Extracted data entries
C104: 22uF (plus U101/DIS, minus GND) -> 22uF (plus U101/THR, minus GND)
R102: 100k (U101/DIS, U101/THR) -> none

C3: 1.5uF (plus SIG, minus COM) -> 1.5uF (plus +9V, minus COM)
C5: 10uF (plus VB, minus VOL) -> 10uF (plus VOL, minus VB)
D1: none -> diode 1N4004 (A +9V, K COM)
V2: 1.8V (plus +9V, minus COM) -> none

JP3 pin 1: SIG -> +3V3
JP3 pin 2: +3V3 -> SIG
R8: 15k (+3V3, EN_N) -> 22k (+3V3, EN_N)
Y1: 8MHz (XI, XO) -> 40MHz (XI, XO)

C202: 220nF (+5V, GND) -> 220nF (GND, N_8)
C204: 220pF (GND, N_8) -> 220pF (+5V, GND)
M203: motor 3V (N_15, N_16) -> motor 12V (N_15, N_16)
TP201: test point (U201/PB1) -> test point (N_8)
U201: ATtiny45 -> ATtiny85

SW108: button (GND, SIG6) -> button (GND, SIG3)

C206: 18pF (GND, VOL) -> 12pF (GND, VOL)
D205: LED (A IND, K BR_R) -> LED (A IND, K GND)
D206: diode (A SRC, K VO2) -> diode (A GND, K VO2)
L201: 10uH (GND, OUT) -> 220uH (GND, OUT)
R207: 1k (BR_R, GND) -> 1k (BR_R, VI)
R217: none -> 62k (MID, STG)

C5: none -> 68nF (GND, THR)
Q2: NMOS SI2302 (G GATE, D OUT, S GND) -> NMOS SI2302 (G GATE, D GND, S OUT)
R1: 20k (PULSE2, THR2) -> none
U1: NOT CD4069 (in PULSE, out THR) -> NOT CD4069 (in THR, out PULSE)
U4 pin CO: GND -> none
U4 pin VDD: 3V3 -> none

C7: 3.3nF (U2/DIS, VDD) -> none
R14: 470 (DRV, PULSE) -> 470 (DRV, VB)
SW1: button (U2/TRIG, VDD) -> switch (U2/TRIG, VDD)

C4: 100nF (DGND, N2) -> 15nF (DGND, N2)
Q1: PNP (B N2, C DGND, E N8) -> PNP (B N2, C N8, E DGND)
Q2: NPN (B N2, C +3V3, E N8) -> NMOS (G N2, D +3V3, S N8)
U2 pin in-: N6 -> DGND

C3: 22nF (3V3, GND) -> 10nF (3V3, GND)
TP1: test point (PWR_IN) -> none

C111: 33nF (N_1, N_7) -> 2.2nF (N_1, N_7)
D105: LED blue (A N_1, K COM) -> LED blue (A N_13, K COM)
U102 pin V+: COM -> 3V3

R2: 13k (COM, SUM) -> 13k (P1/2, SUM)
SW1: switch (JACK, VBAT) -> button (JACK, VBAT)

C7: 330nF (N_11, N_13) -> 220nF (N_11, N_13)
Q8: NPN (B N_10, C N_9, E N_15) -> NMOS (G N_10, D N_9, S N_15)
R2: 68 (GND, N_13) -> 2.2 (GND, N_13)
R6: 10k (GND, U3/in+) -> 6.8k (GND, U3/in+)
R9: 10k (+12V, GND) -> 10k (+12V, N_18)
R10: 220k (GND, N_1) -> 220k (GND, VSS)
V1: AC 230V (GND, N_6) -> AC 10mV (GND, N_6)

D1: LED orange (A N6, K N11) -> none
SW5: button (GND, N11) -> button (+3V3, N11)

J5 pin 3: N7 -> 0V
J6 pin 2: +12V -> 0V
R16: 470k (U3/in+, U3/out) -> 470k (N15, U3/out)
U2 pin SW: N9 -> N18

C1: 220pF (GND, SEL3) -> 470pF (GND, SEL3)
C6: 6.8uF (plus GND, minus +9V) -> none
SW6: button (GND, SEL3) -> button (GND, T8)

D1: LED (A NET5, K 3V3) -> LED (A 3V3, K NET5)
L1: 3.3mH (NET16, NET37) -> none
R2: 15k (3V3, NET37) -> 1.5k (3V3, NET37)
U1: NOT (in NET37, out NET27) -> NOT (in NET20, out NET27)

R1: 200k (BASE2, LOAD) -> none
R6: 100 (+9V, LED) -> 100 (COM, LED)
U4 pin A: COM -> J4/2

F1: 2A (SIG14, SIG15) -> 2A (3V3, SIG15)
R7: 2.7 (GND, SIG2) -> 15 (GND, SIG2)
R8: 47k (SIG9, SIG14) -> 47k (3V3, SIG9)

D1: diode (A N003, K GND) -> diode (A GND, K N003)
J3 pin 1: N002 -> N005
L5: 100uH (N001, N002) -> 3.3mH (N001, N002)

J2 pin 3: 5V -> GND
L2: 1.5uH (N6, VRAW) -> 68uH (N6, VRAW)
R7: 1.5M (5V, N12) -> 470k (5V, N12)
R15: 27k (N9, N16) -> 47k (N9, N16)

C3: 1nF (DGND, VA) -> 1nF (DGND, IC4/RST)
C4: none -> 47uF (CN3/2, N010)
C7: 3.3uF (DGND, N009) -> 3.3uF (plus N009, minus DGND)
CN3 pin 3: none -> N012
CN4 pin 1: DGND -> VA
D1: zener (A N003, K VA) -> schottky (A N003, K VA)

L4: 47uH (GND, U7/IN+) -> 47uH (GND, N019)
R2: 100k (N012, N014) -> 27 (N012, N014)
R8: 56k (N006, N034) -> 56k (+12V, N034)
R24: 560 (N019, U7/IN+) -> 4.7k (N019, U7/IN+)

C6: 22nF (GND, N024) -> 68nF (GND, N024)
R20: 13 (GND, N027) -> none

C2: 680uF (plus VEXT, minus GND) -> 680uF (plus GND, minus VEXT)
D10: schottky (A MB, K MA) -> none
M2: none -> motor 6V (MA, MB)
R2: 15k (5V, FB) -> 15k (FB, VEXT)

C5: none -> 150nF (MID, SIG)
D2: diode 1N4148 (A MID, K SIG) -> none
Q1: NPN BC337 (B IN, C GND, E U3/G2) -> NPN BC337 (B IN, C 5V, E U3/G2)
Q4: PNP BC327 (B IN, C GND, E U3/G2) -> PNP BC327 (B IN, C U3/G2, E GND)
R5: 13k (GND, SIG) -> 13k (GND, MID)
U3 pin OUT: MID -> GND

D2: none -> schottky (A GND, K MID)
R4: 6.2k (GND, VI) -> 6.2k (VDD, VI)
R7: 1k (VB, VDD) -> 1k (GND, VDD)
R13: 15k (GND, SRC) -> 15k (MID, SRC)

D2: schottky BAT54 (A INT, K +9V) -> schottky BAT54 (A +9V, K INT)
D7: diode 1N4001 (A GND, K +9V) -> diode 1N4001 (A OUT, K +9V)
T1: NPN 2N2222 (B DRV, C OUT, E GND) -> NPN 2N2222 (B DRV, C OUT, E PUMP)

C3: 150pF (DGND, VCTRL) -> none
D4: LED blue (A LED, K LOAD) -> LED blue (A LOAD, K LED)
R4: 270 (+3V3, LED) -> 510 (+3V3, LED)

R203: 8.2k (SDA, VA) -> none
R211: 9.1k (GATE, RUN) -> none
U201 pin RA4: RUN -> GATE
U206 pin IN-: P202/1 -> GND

- **Exercise**:
Please return the lines above that run from the line containing "C111: 33nF (N_1, N_7) -> 2.2nF (N_1, N_7)" to the line containing "Q1: NPN BC337", inclusive, exactly and with no other lines.

- **Worked solution**:
C111: 33nF (N_1, N_7) -> 2.2nF (N_1, N_7)
D105: LED blue (A N_1, K COM) -> LED blue (A N_13, K COM)
U102 pin V+: COM -> 3V3

R2: 13k (COM, SUM) -> 13k (P1/2, SUM)
SW1: switch (JACK, VBAT) -> button (JACK, VBAT)

C7: 330nF (N_11, N_13) -> 220nF (N_11, N_13)
Q8: NPN (B N_10, C N_9, E N_15) -> NMOS (G N_10, D N_9, S N_15)
R2: 68 (GND, N_13) -> 2.2 (GND, N_13)
R6: 10k (GND, U3/in+) -> 6.8k (GND, U3/in+)
R9: 10k (+12V, GND) -> 10k (+12V, N_18)
R10: 220k (GND, N_1) -> 220k (GND, VSS)
V1: AC 230V (GND, N_6) -> AC 10mV (GND, N_6)

D1: LED orange (A N6, K N11) -> none
SW5: button (GND, N11) -> button (+3V3, N11)

J5 pin 3: N7 -> 0V
J6 pin 2: +12V -> 0V
R16: 470k (U3/in+, U3/out) -> 470k (N15, U3/out)
U2 pin SW: N9 -> N18

C1: 220pF (GND, SEL3) -> 470pF (GND, SEL3)
C6: 6.8uF (plus GND, minus +9V) -> none
SW6: button (GND, SEL3) -> button (GND, T8)

D1: LED (A NET5, K 3V3) -> LED (A 3V3, K NET5)
L1: 3.3mH (NET16, NET37) -> none
R2: 15k (3V3, NET37) -> 1.5k (3V3, NET37)
U1: NOT (in NET37, out NET27) -> NOT (in NET20, out NET27)

R1: 200k (BASE2, LOAD) -> none
R6: 100 (+9V, LED) -> 100 (COM, LED)
U4 pin A: COM -> J4/2

F1: 2A (SIG14, SIG15) -> 2A (3V3, SIG15)
R7: 2.7 (GND, SIG2) -> 15 (GND, SIG2)
R8: 47k (SIG9, SIG14) -> 47k (3V3, SIG9)

D1: diode (A N003, K GND) -> diode (A GND, K N003)
J3 pin 1: N002 -> N005
L5: 100uH (N001, N002) -> 3.3mH (N001, N002)

J2 pin 3: 5V -> GND
L2: 1.5uH (N6, VRAW) -> 68uH (N6, VRAW)
R7: 1.5M (5V, N12) -> 470k (5V, N12)
R15: 27k (N9, N16) -> 47k (N9, N16)

C3: 1nF (DGND, VA) -> 1nF (DGND, IC4/RST)
C4: none -> 47uF (CN3/2, N010)
C7: 3.3uF (DGND, N009) -> 3.3uF (plus N009, minus DGND)
CN3 pin 3: none -> N012
CN4 pin 1: DGND -> VA
D1: zener (A N003, K VA) -> schottky (A N003, K VA)

L4: 47uH (GND, U7/IN+) -> 47uH (GND, N019)
R2: 100k (N012, N014) -> 27 (N012, N014)
R8: 56k (N006, N034) -> 56k (+12V, N034)
R24: 560 (N019, U7/IN+) -> 4.7k (N019, U7/IN+)

C6: 22nF (GND, N024) -> 68nF (GND, N024)
R20: 13 (GND, N027) -> none

C2: 680uF (plus VEXT, minus GND) -> 680uF (plus GND, minus VEXT)
D10: schottky (A MB, K MA) -> none
M2: none -> motor 6V (MA, MB)
R2: 15k (5V, FB) -> 15k (FB, VEXT)

C5: none -> 150nF (MID, SIG)
D2: diode 1N4148 (A MID, K SIG) -> none
Q1: NPN BC337 (B IN, C GND, E U3/G2) -> NPN BC337 (B IN, C 5V, E U3/G2)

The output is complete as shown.